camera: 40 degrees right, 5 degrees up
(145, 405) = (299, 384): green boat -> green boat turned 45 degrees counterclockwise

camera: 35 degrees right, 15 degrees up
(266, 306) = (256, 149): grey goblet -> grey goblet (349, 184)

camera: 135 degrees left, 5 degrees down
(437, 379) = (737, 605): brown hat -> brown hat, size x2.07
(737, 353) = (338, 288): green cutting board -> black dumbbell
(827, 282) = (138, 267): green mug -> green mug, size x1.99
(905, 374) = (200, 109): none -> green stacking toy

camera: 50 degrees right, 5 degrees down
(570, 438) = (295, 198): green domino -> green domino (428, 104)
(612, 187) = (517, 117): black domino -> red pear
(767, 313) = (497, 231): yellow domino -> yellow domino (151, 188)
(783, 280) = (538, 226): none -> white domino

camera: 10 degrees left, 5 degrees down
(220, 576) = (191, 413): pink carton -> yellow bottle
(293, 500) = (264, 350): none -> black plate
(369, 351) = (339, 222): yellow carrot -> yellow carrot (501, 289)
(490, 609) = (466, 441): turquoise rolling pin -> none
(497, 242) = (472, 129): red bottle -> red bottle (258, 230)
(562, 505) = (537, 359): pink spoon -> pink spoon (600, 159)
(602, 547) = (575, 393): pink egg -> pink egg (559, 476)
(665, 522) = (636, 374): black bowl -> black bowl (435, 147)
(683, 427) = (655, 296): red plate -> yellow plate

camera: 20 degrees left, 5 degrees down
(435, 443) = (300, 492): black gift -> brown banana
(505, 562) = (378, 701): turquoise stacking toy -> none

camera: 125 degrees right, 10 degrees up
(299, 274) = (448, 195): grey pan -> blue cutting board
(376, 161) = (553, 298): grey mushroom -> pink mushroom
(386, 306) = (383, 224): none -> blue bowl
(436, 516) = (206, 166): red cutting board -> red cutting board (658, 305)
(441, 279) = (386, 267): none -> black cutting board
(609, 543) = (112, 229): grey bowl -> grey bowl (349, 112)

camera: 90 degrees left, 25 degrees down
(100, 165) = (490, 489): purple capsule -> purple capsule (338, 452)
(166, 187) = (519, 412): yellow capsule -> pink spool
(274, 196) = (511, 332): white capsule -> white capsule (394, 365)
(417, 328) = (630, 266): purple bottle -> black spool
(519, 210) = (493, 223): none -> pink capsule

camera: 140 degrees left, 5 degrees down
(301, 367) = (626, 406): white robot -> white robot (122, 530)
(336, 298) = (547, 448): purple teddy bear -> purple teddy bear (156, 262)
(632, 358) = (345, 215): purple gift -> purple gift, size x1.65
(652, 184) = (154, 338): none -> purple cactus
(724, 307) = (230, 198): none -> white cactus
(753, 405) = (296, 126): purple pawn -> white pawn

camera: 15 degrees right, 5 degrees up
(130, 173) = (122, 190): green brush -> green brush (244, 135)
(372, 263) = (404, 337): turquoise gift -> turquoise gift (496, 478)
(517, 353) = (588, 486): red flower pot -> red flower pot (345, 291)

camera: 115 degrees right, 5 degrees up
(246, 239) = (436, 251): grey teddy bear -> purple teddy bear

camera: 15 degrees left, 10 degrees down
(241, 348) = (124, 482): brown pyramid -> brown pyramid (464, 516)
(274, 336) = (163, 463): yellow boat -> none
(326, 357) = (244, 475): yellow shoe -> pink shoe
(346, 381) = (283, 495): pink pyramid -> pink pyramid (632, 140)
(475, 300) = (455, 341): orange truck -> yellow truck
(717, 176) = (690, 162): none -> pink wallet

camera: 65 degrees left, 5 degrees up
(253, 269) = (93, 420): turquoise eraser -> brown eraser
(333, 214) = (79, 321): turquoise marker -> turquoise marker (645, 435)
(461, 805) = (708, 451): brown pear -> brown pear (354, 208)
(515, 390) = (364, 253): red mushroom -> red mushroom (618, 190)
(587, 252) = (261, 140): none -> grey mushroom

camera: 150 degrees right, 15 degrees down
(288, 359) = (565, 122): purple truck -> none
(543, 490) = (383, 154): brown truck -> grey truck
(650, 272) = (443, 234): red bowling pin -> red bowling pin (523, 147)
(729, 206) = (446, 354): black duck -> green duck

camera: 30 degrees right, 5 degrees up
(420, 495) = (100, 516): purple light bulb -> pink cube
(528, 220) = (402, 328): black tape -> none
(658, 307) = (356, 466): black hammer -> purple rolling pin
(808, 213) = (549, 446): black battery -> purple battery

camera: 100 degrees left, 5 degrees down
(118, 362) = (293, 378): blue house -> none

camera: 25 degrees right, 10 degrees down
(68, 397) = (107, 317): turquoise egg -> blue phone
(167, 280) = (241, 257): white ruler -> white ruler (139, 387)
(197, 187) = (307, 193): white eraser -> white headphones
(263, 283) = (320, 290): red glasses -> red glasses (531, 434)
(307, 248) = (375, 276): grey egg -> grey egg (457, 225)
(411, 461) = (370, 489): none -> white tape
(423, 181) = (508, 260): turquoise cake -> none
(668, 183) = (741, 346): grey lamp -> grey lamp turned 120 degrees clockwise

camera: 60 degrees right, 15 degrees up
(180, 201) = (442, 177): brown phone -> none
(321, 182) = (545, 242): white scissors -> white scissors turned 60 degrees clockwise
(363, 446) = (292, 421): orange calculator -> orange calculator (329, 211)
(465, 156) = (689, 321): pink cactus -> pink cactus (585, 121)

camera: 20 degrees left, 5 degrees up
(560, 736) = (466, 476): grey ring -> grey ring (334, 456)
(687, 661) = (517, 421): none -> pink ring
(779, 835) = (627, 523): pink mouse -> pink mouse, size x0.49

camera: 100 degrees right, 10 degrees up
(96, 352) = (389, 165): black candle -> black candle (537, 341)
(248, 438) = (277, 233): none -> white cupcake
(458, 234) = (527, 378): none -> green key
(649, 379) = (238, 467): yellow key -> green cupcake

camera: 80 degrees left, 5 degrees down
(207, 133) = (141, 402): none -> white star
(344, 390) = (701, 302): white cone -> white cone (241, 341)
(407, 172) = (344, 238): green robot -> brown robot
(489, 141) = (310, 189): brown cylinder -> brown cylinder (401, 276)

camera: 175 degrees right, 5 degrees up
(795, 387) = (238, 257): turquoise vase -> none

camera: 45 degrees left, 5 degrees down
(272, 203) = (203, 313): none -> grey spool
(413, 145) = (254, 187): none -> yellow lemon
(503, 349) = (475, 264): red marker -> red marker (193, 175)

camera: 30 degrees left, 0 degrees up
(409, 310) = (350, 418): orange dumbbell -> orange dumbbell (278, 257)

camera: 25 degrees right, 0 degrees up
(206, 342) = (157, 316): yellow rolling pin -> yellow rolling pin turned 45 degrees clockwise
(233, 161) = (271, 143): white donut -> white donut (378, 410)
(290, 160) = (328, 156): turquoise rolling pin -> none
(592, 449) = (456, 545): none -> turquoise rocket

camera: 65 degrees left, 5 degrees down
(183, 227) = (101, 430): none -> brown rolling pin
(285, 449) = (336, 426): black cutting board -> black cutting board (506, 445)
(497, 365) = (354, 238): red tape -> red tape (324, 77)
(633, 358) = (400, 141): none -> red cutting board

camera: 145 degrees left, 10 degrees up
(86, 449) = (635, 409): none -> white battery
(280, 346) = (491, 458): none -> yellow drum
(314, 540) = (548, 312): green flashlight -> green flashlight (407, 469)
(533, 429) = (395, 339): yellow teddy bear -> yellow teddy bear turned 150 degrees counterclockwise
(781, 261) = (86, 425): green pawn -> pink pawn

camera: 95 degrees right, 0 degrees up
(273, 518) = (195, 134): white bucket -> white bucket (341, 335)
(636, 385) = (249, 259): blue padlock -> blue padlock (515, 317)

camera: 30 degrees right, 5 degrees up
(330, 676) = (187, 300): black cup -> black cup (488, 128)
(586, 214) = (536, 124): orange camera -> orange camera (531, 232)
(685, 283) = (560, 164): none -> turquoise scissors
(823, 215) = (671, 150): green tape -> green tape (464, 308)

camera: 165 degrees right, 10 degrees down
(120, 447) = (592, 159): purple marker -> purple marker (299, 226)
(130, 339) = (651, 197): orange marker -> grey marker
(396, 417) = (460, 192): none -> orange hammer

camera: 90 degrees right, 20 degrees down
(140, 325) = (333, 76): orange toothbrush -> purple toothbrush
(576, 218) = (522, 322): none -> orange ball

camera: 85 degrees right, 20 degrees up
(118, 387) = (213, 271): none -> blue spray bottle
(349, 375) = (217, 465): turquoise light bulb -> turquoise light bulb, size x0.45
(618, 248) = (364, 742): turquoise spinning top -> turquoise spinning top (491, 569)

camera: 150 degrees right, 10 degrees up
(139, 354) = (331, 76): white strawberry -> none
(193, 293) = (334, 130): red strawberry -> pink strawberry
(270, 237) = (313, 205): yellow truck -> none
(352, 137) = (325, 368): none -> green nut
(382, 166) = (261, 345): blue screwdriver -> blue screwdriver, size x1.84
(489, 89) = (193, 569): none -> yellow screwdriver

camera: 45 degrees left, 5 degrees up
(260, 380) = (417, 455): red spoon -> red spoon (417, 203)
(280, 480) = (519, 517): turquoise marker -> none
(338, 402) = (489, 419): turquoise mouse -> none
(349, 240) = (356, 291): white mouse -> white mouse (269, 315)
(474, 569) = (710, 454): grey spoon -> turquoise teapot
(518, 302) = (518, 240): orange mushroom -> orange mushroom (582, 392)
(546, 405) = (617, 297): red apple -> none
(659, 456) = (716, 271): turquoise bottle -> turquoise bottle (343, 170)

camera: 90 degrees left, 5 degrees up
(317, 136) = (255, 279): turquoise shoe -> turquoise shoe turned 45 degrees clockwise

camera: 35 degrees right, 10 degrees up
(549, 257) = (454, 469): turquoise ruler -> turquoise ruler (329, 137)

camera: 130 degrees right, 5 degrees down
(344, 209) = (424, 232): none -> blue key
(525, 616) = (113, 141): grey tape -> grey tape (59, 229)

+-------+

EXERCISE:
Give again, word for word, every line of the listing above from the one with "(497, 242) = (472, 129): red" to the one with "camera: 140 degrees left, 5 degrees down", both inclusive, and nothing beyond them.

WRITTEN SOLUTION:
(497, 242) = (472, 129): red bottle -> red bottle (258, 230)
(562, 505) = (537, 359): pink spoon -> pink spoon (600, 159)
(602, 547) = (575, 393): pink egg -> pink egg (559, 476)
(665, 522) = (636, 374): black bowl -> black bowl (435, 147)
(683, 427) = (655, 296): red plate -> yellow plate

camera: 20 degrees left, 5 degrees down
(435, 443) = (300, 492): black gift -> brown banana
(505, 562) = (378, 701): turquoise stacking toy -> none

camera: 125 degrees right, 10 degrees up
(299, 274) = (448, 195): grey pan -> blue cutting board
(376, 161) = (553, 298): grey mushroom -> pink mushroom
(386, 306) = (383, 224): none -> blue bowl
(436, 516) = (206, 166): red cutting board -> red cutting board (658, 305)
(441, 279) = (386, 267): none -> black cutting board
(609, 543) = (112, 229): grey bowl -> grey bowl (349, 112)

camera: 90 degrees left, 25 degrees down
(100, 165) = (490, 489): purple capsule -> purple capsule (338, 452)
(166, 187) = (519, 412): yellow capsule -> pink spool
(274, 196) = (511, 332): white capsule -> white capsule (394, 365)
(417, 328) = (630, 266): purple bottle -> black spool
(519, 210) = (493, 223): none -> pink capsule

camera: 140 degrees left, 5 degrees down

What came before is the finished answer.